● WORK ORDER:
After locating the line with "none -> brown brick B7 level 1" below, output it and each following line exactly, stopping after the line with "none -> brown brick H4:H6 level 2". No pictures.
━━━━━━━━━━━━━━━━━━━━━━━━━━━━━━
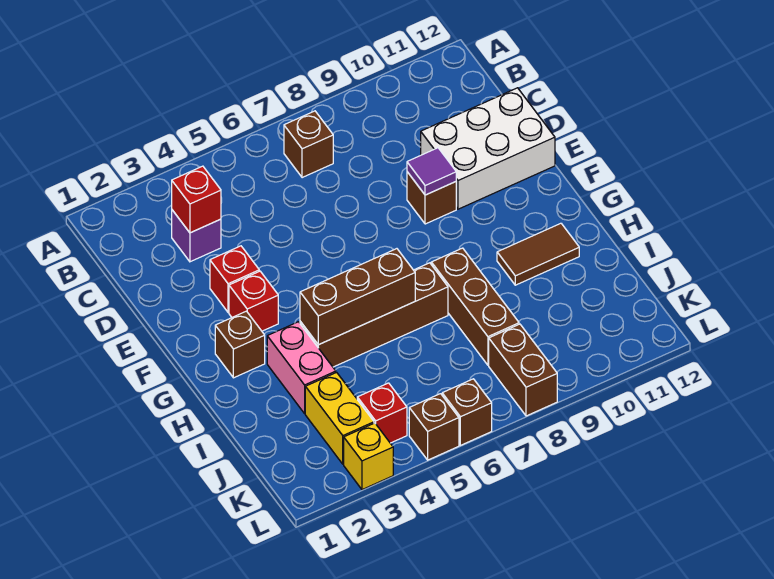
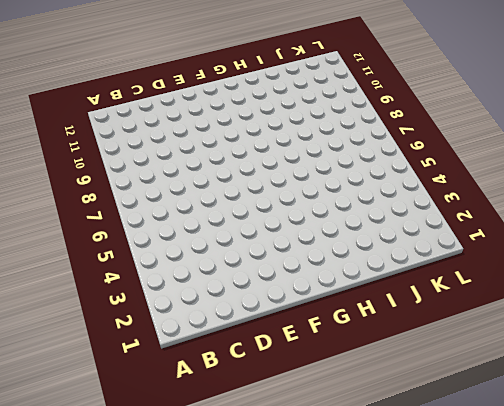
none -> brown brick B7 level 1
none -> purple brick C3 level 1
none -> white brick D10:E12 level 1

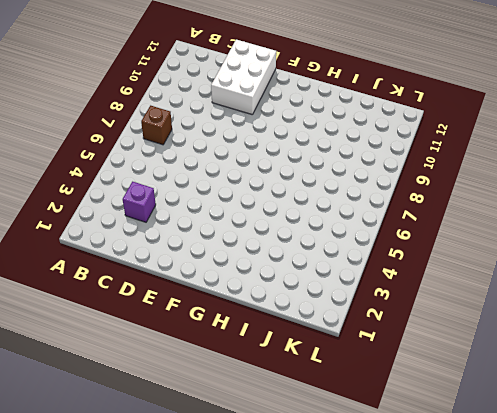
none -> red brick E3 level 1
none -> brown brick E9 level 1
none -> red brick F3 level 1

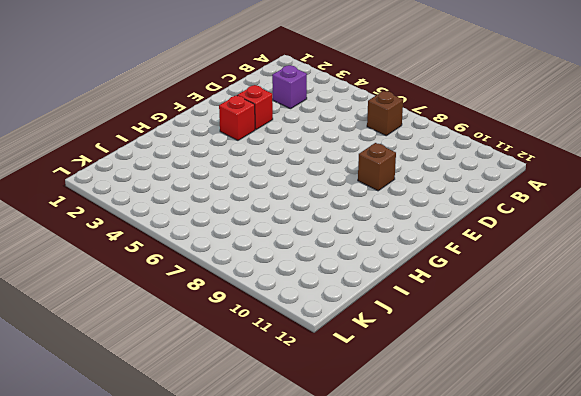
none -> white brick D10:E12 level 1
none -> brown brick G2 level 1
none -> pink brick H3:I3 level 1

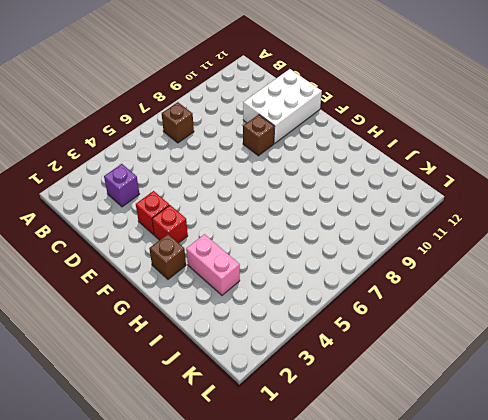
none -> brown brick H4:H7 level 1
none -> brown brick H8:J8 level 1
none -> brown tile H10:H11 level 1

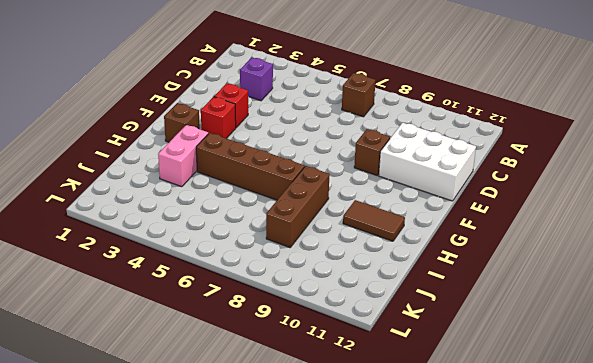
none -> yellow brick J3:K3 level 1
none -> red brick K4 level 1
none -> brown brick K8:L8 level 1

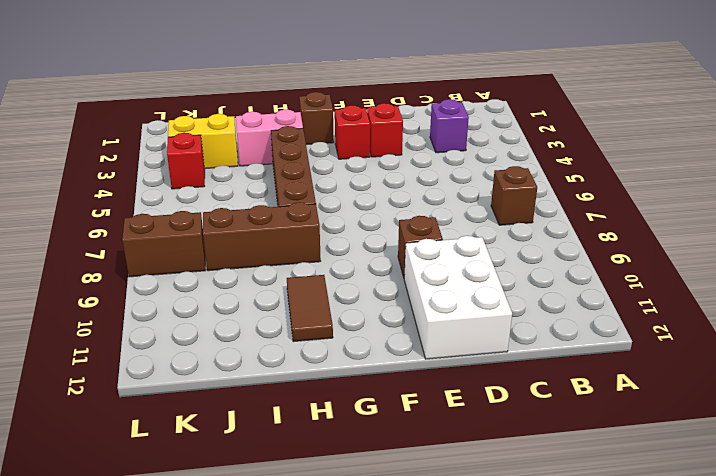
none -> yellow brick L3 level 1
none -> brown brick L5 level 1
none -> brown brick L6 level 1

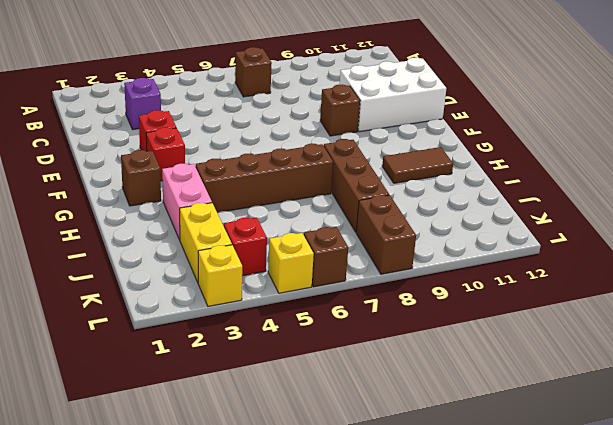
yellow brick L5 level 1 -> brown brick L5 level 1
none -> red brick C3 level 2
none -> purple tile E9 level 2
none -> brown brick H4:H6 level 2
━━━━━━━━━━━━━━━━━━━━━━━━━━━━━━
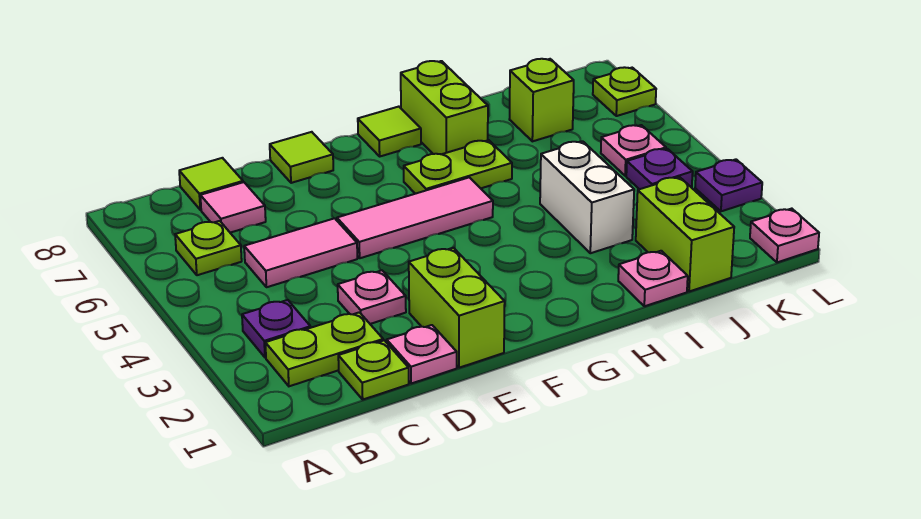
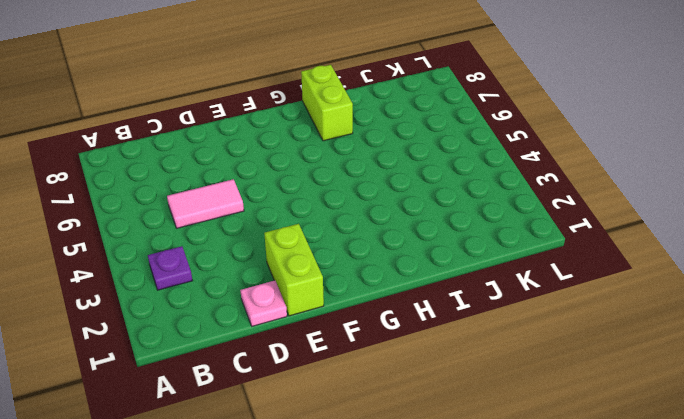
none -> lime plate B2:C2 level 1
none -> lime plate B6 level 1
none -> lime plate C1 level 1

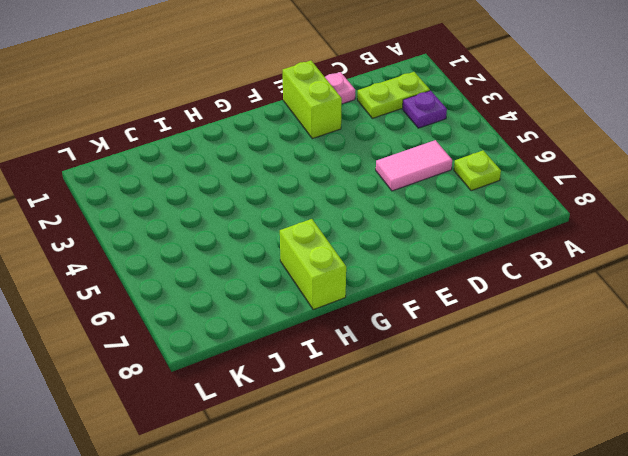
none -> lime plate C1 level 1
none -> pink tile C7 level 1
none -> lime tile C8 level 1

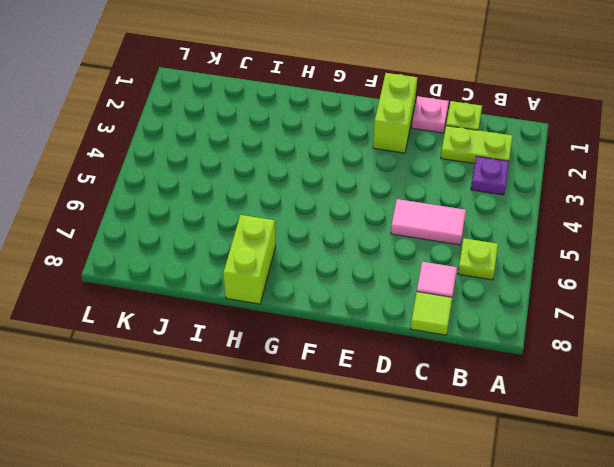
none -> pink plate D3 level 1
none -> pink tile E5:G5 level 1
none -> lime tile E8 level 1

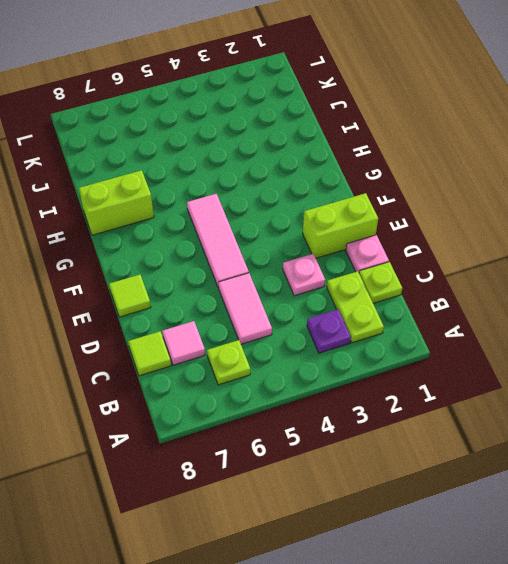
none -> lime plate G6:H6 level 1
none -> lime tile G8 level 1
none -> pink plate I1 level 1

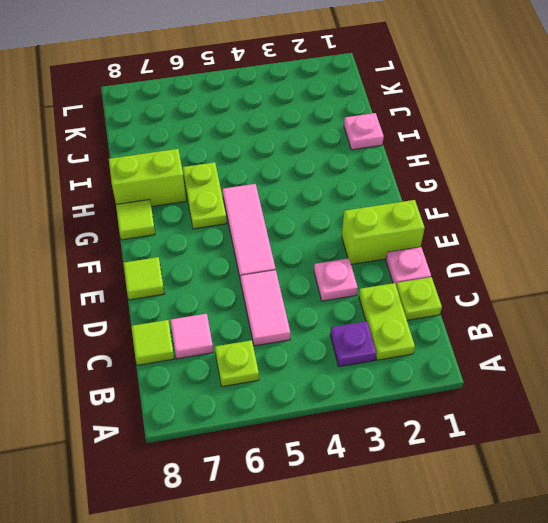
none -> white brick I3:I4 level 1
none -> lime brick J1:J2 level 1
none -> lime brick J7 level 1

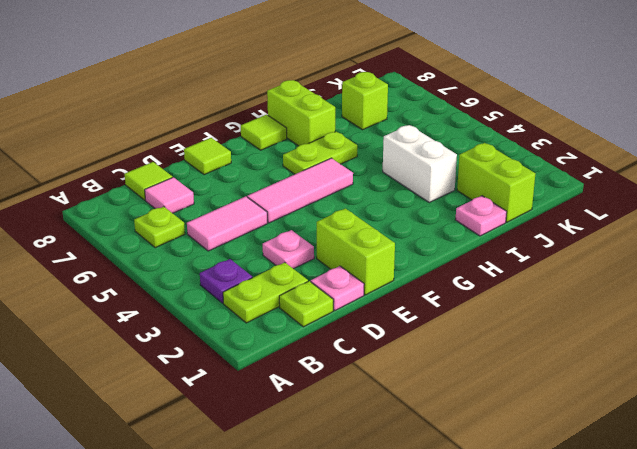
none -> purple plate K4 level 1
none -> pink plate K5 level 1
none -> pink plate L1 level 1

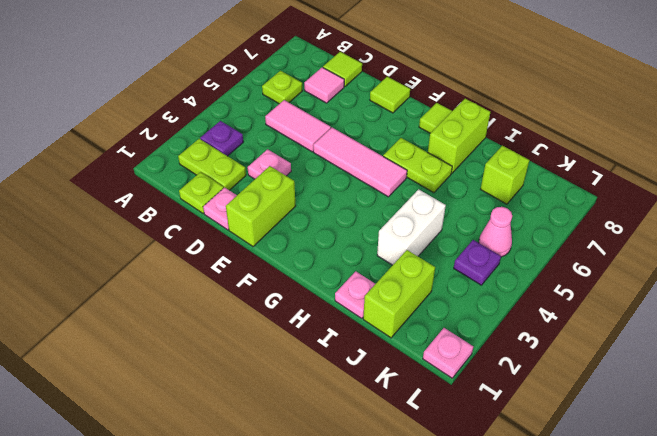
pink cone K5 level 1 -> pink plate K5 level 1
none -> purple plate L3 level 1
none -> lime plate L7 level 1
━━━━━━━━━━━━━━━━━━━━━━━━━━━━━━
● SOLVED EXERCISE:
none -> brown brick B7 level 1
none -> purple brick C3 level 1
none -> white brick D10:E12 level 1

none -> red brick E3 level 1
none -> brown brick E9 level 1
none -> red brick F3 level 1

none -> white brick D10:E12 level 1
none -> brown brick G2 level 1
none -> pink brick H3:I3 level 1

none -> brown brick H4:H7 level 1
none -> brown brick H8:J8 level 1
none -> brown tile H10:H11 level 1

none -> yellow brick J3:K3 level 1
none -> red brick K4 level 1
none -> brown brick K8:L8 level 1

none -> yellow brick L3 level 1
none -> brown brick L5 level 1
none -> brown brick L6 level 1

yellow brick L5 level 1 -> brown brick L5 level 1
none -> red brick C3 level 2
none -> purple tile E9 level 2
none -> brown brick H4:H6 level 2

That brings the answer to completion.